(About this exercise)
Every line below that holds "degrees" must be copied.

Segment Start: Source data

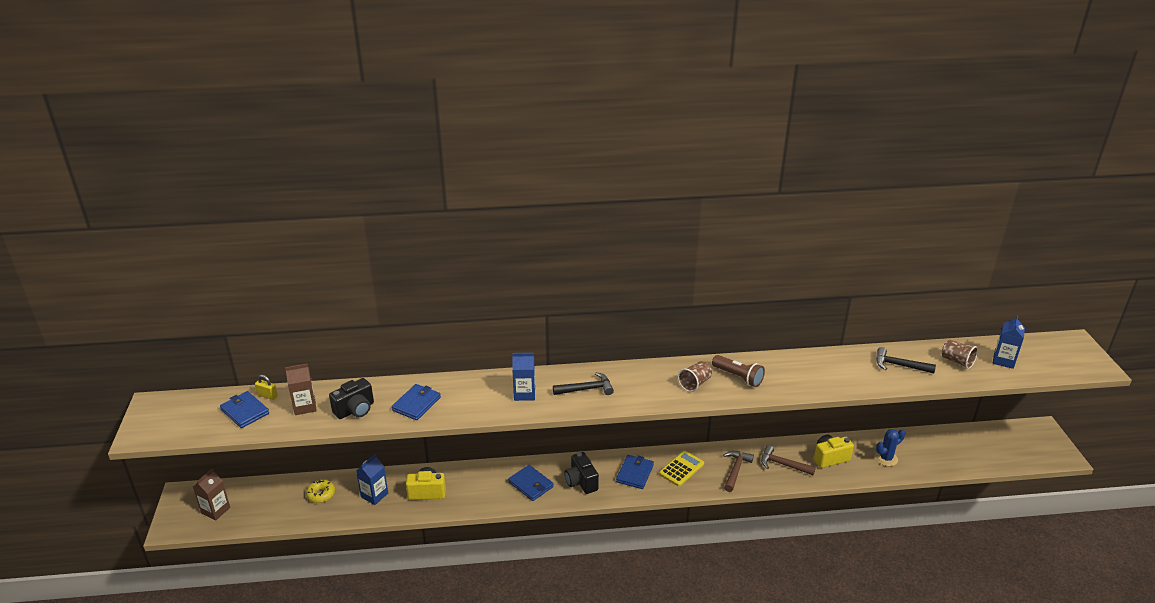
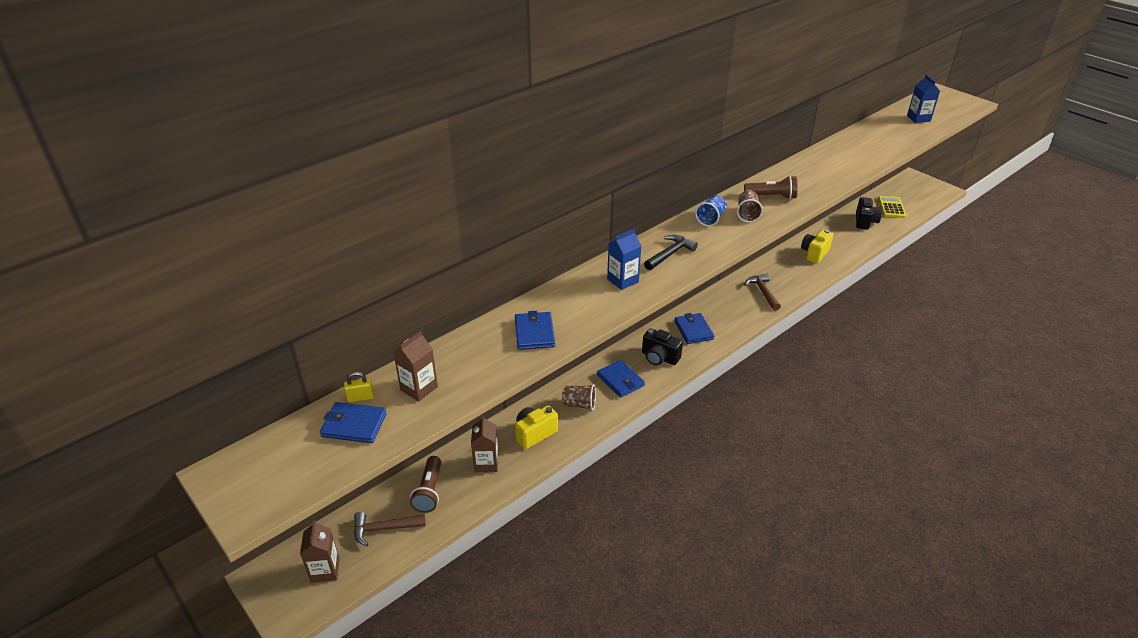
camera: 35 degrees left, 5 degrees up
(321, 494) = (429, 491): yellow donut -> brown flashlight
(355, 410) = (479, 366): black camera -> black camera (865, 222)
(374, 495) = (486, 463): blue carton -> brown carton
(531, 484) = (620, 380): blue wallet -> blue wallet turned 45 degrees clockwise
(658, 374) = (710, 219): none -> blue cup
(681, 469) = (724, 310): yellow calculator -> yellow calculator (891, 207)
(783, 464) = (790, 272): brown hammer -> brown hammer (384, 529)
(886, 458) = (849, 237): blue cactus -> none
(899, 365) = (864, 146): black hammer -> none
(957, 361) = (893, 129): brown cup -> brown cup (579, 404)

Segment End: Source data

(Written solution)
camera: 35 degrees left, 5 degrees up
(531, 484) = (620, 380): blue wallet -> blue wallet turned 45 degrees clockwise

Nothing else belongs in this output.